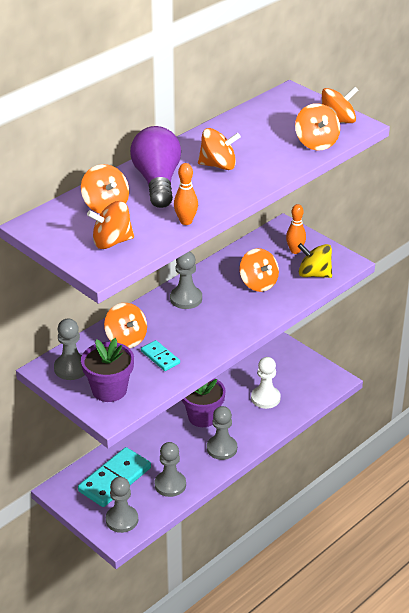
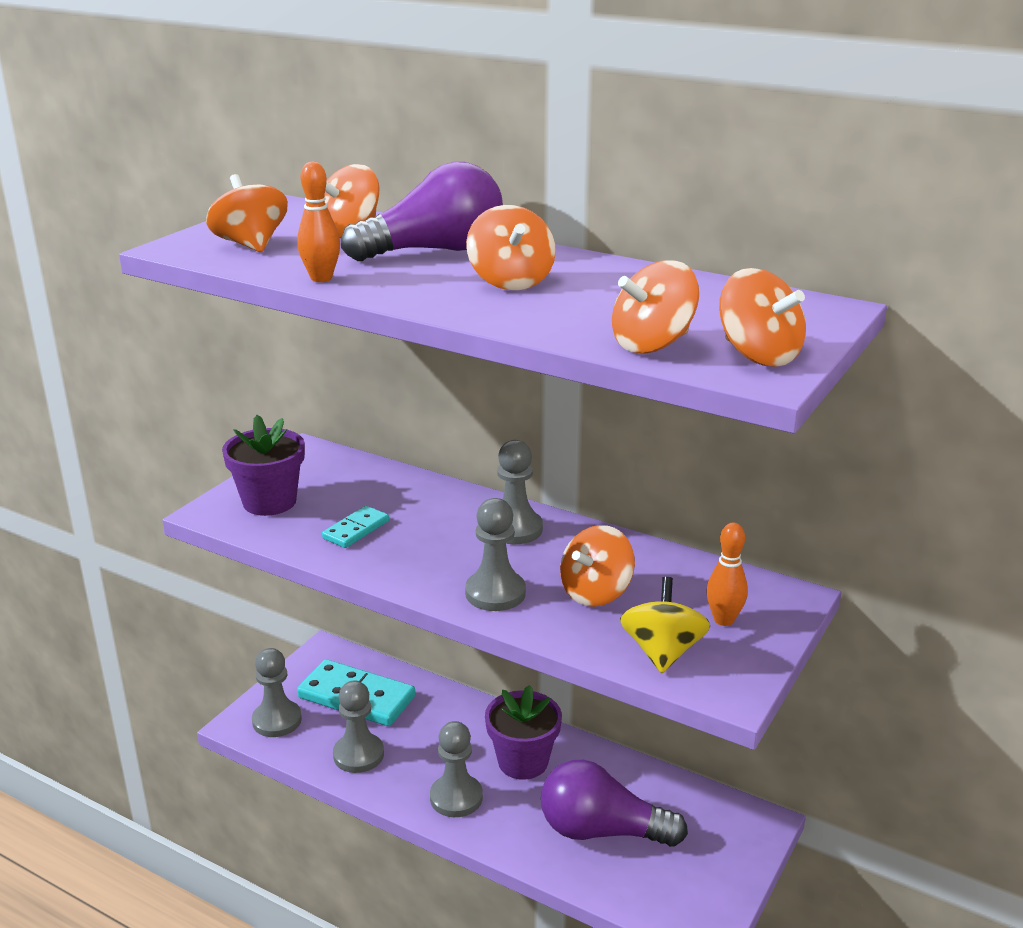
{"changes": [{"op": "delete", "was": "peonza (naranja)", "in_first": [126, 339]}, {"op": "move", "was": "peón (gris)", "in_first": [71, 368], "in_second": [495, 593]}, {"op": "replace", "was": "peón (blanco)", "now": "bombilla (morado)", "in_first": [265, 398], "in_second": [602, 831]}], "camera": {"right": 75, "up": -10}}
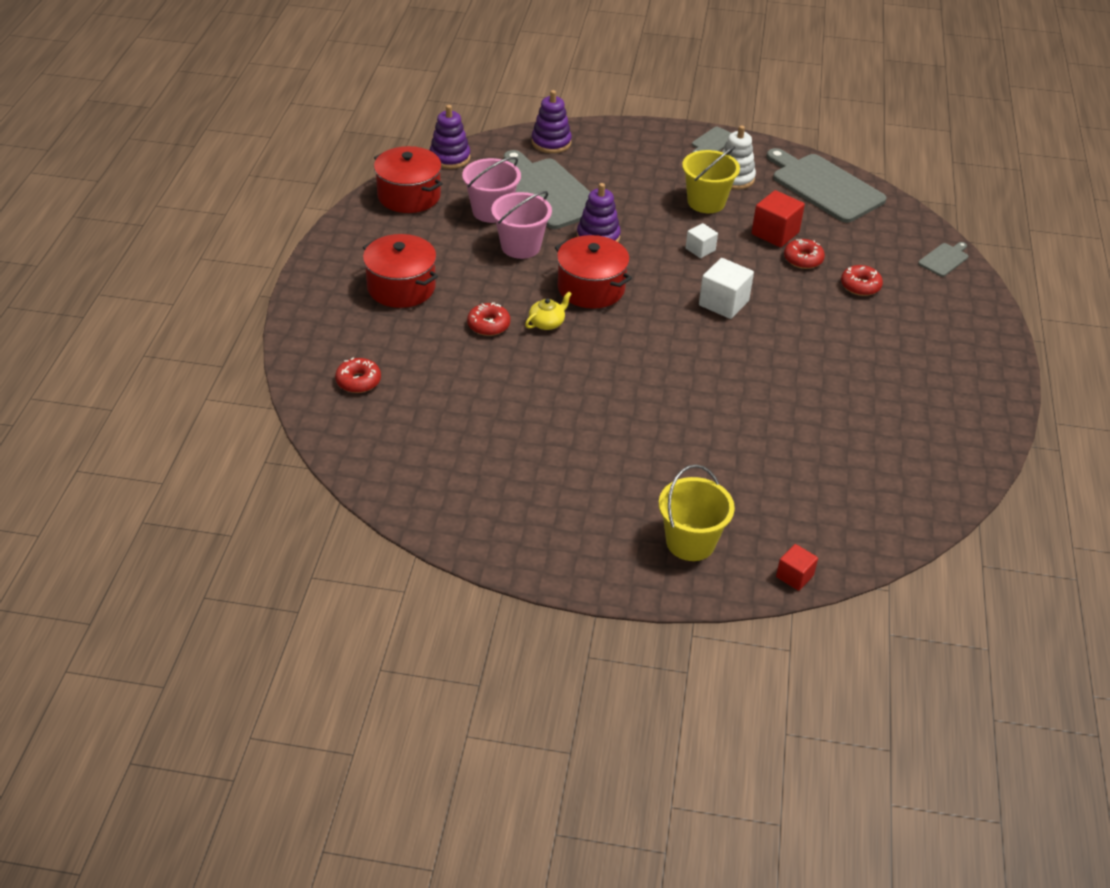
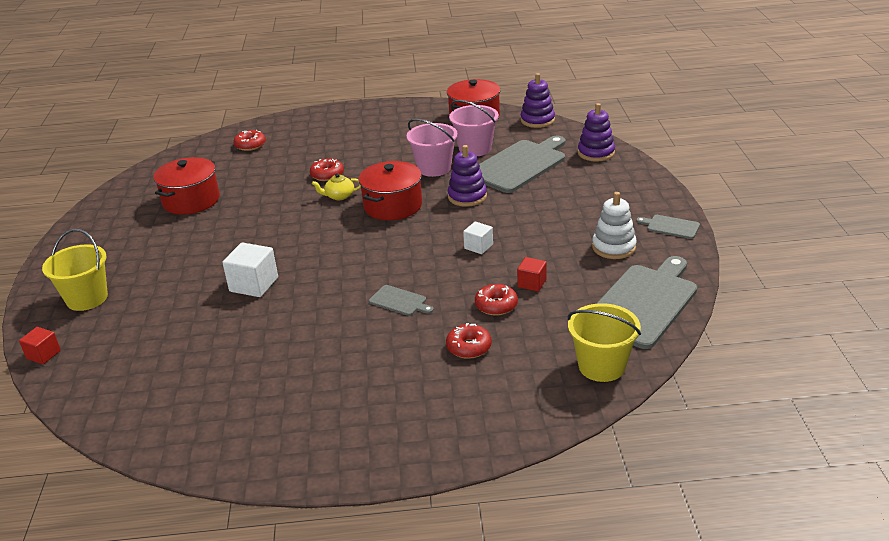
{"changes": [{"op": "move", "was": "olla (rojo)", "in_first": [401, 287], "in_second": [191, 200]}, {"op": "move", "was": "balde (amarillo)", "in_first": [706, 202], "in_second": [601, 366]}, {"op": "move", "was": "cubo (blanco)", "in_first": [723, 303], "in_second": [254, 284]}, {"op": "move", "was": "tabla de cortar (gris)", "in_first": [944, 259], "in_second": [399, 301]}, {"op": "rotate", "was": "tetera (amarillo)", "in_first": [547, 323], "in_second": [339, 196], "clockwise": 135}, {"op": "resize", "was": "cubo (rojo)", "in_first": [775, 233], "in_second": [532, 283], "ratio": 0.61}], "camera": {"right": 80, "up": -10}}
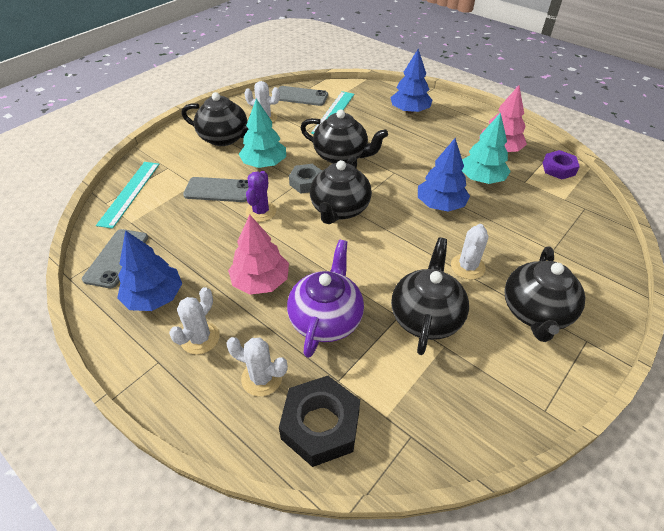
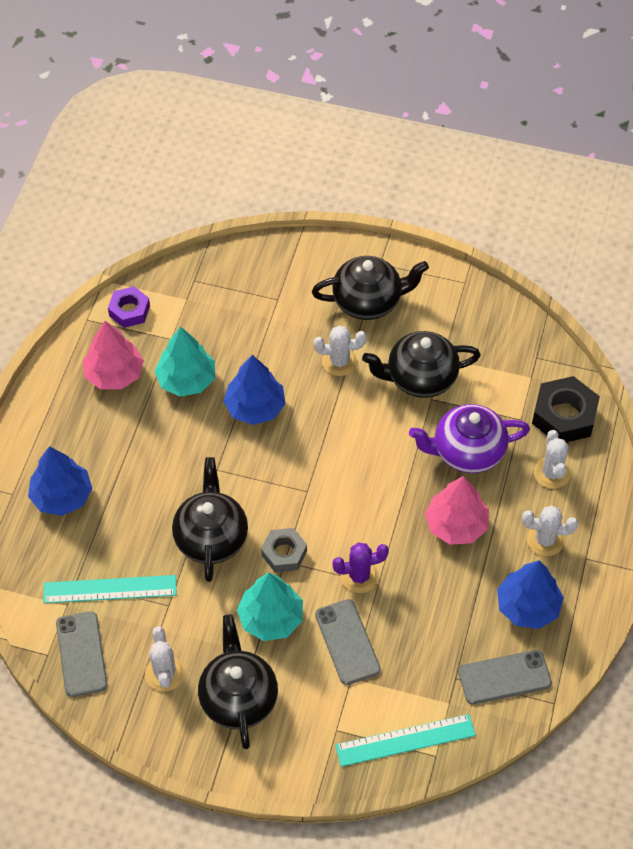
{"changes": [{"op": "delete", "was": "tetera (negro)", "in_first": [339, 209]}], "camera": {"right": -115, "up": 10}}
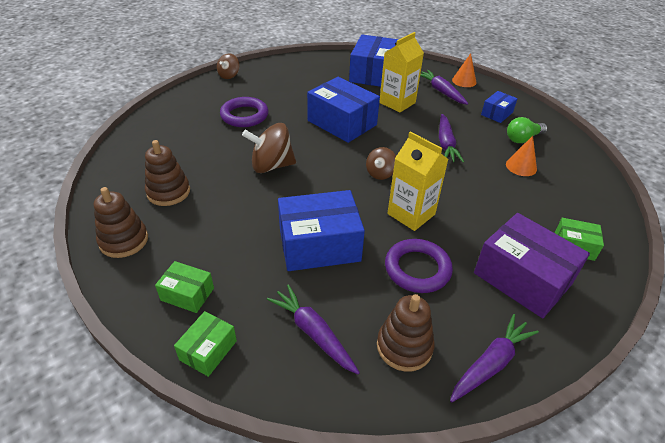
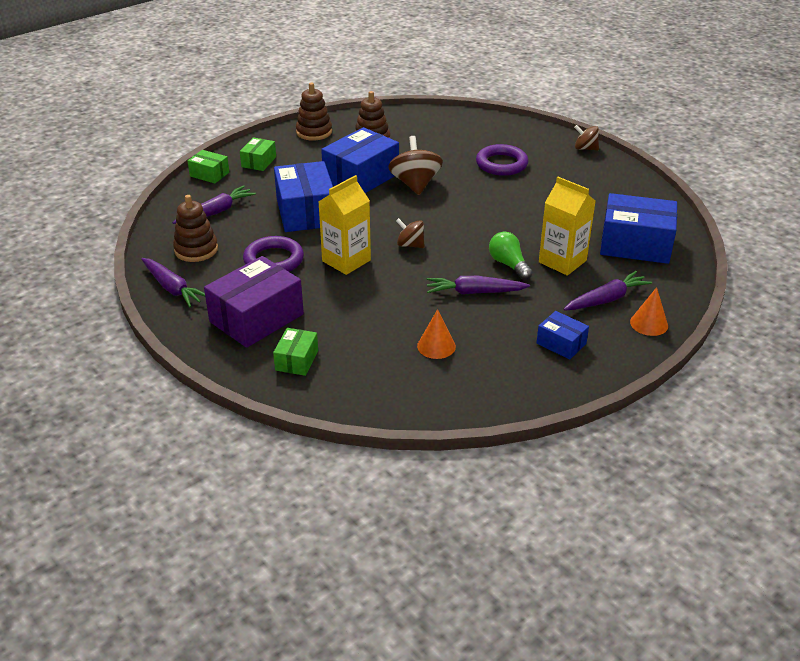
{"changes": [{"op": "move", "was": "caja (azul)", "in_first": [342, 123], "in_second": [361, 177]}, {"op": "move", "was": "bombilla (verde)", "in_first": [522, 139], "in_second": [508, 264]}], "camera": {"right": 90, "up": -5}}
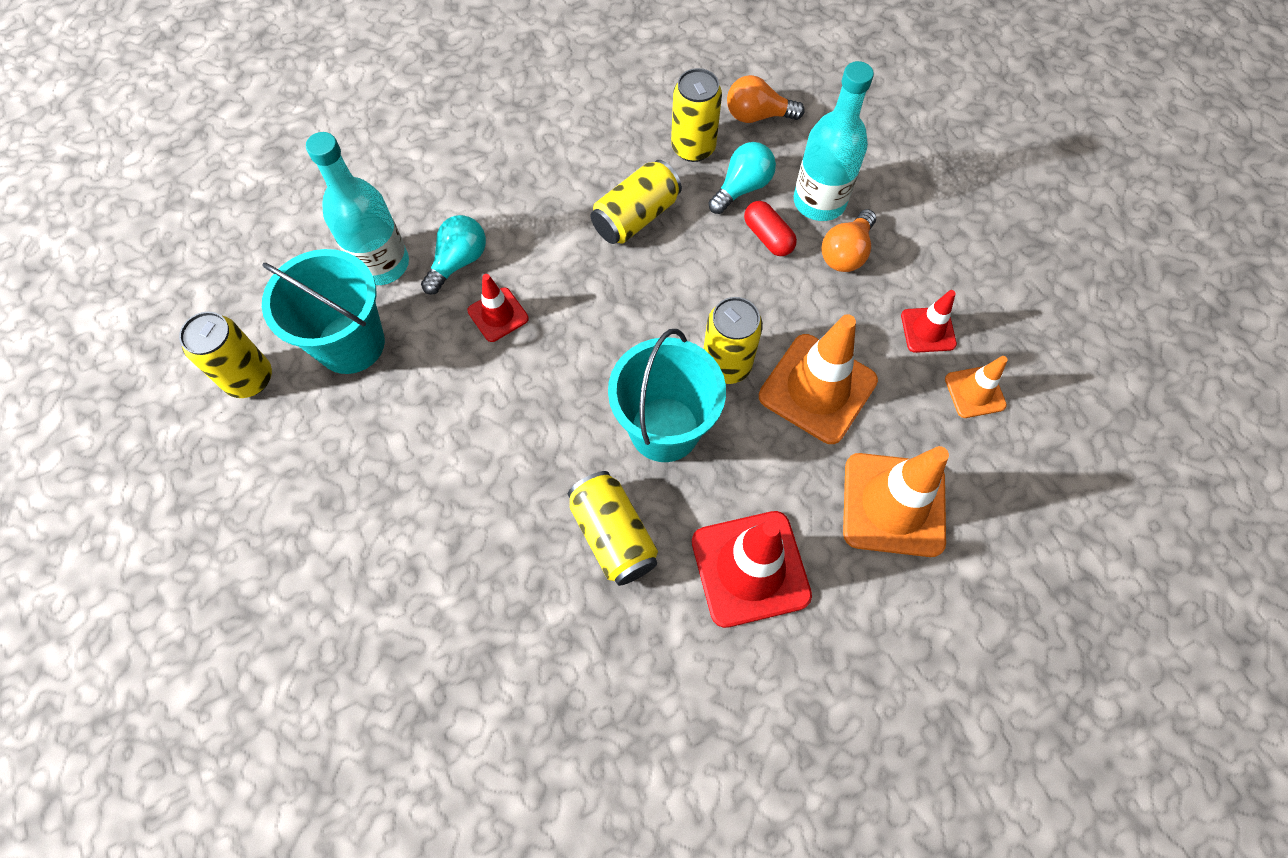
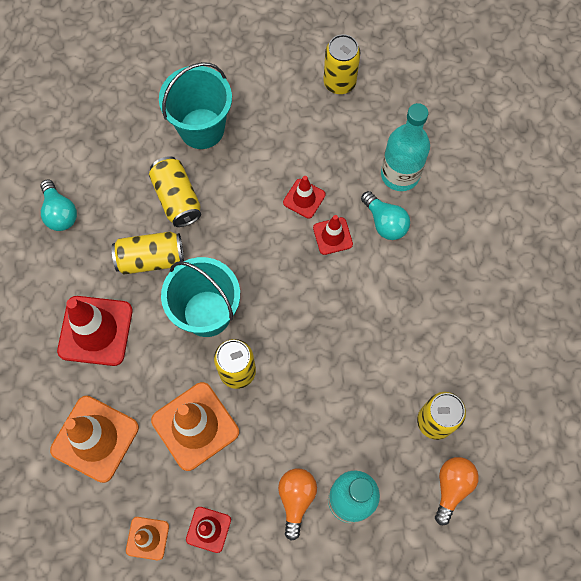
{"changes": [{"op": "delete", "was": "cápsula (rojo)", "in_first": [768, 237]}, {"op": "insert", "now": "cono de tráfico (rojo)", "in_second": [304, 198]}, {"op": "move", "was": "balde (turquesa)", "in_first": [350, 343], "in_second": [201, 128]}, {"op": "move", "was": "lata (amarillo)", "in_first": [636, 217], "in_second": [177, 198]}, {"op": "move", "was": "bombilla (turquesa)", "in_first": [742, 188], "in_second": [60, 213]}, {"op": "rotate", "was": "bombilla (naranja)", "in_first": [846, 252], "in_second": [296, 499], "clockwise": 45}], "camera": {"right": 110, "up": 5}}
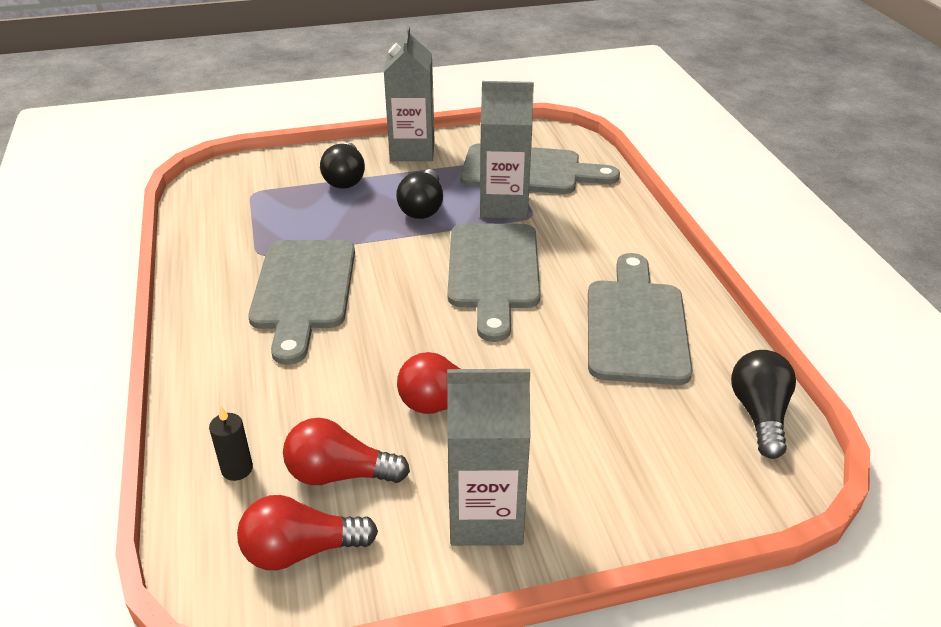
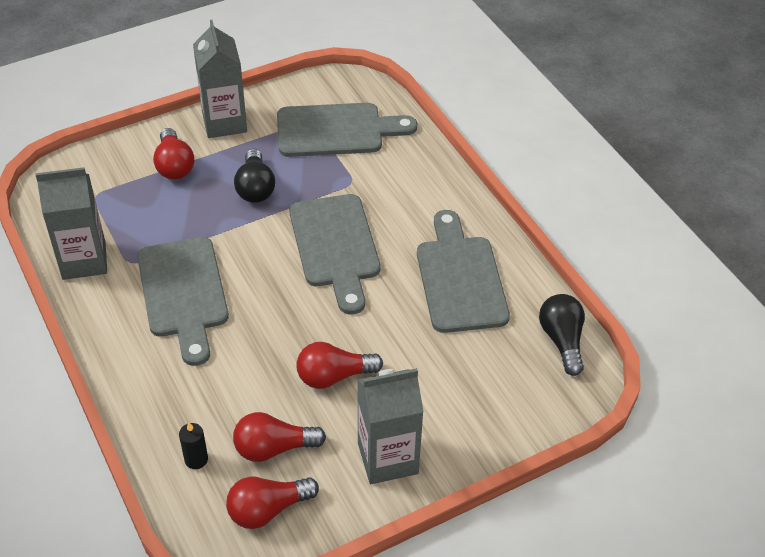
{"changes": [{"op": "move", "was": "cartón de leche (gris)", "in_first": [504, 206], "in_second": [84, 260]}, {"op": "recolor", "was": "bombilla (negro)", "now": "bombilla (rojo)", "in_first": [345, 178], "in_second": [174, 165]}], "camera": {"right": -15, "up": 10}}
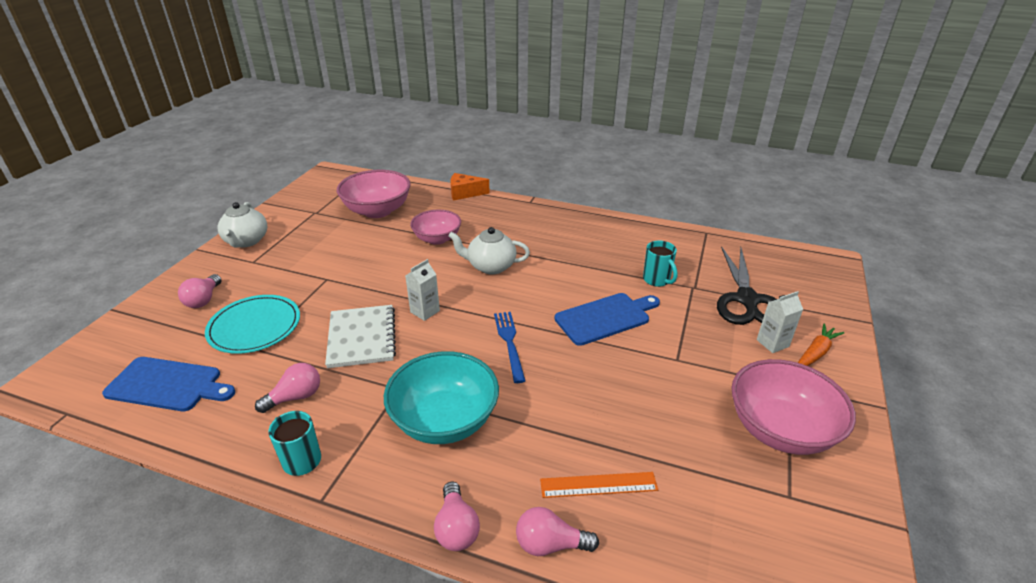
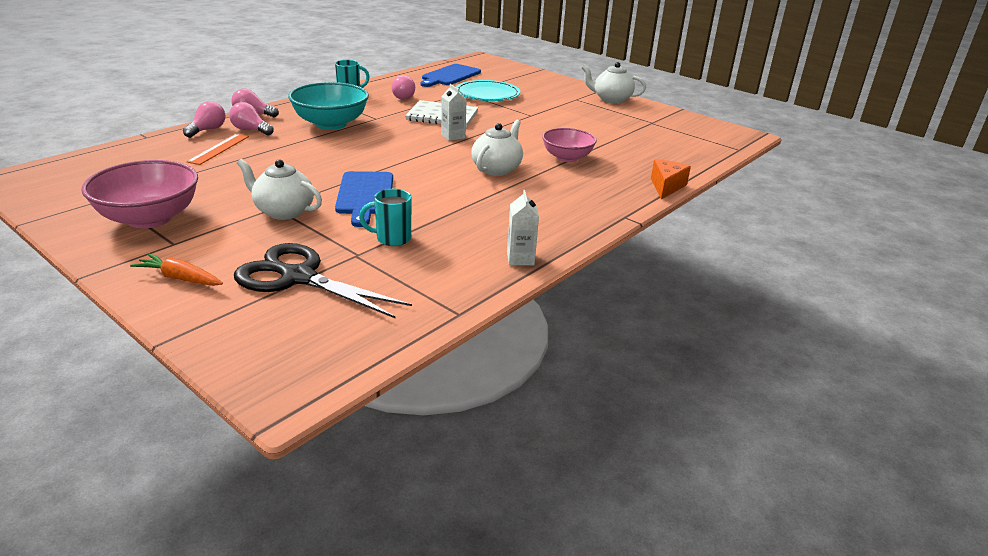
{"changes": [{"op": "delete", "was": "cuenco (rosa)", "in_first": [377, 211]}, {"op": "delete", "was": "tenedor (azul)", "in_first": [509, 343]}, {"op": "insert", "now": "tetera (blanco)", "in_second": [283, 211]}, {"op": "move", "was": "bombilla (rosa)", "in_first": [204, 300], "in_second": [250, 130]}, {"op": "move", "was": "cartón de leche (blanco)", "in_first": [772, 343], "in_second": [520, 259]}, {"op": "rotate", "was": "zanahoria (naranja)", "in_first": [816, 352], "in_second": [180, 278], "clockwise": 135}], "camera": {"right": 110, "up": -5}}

********************

## WORK TO COMPLETE
Every record must be set down again exactly; pictures do not belong in the copy.

## TASK OUTPUT
{"changes": [{"op": "delete", "was": "peonza (naranja)", "in_first": [126, 339]}, {"op": "move", "was": "peón (gris)", "in_first": [71, 368], "in_second": [495, 593]}, {"op": "replace", "was": "peón (blanco)", "now": "bombilla (morado)", "in_first": [265, 398], "in_second": [602, 831]}], "camera": {"right": 75, "up": -10}}
{"changes": [{"op": "move", "was": "olla (rojo)", "in_first": [401, 287], "in_second": [191, 200]}, {"op": "move", "was": "balde (amarillo)", "in_first": [706, 202], "in_second": [601, 366]}, {"op": "move", "was": "cubo (blanco)", "in_first": [723, 303], "in_second": [254, 284]}, {"op": "move", "was": "tabla de cortar (gris)", "in_first": [944, 259], "in_second": [399, 301]}, {"op": "rotate", "was": "tetera (amarillo)", "in_first": [547, 323], "in_second": [339, 196], "clockwise": 135}, {"op": "resize", "was": "cubo (rojo)", "in_first": [775, 233], "in_second": [532, 283], "ratio": 0.61}], "camera": {"right": 80, "up": -10}}
{"changes": [{"op": "delete", "was": "tetera (negro)", "in_first": [339, 209]}], "camera": {"right": -115, "up": 10}}
{"changes": [{"op": "move", "was": "caja (azul)", "in_first": [342, 123], "in_second": [361, 177]}, {"op": "move", "was": "bombilla (verde)", "in_first": [522, 139], "in_second": [508, 264]}], "camera": {"right": 90, "up": -5}}
{"changes": [{"op": "delete", "was": "cápsula (rojo)", "in_first": [768, 237]}, {"op": "insert", "now": "cono de tráfico (rojo)", "in_second": [304, 198]}, {"op": "move", "was": "balde (turquesa)", "in_first": [350, 343], "in_second": [201, 128]}, {"op": "move", "was": "lata (amarillo)", "in_first": [636, 217], "in_second": [177, 198]}, {"op": "move", "was": "bombilla (turquesa)", "in_first": [742, 188], "in_second": [60, 213]}, {"op": "rotate", "was": "bombilla (naranja)", "in_first": [846, 252], "in_second": [296, 499], "clockwise": 45}], "camera": {"right": 110, "up": 5}}
{"changes": [{"op": "move", "was": "cartón de leche (gris)", "in_first": [504, 206], "in_second": [84, 260]}, {"op": "recolor", "was": "bombilla (negro)", "now": "bombilla (rojo)", "in_first": [345, 178], "in_second": [174, 165]}], "camera": {"right": -15, "up": 10}}
{"changes": [{"op": "delete", "was": "cuenco (rosa)", "in_first": [377, 211]}, {"op": "delete", "was": "tenedor (azul)", "in_first": [509, 343]}, {"op": "insert", "now": "tetera (blanco)", "in_second": [283, 211]}, {"op": "move", "was": "bombilla (rosa)", "in_first": [204, 300], "in_second": [250, 130]}, {"op": "move", "was": "cartón de leche (blanco)", "in_first": [772, 343], "in_second": [520, 259]}, {"op": "rotate", "was": "zanahoria (naranja)", "in_first": [816, 352], "in_second": [180, 278], "clockwise": 135}], "camera": {"right": 110, "up": -5}}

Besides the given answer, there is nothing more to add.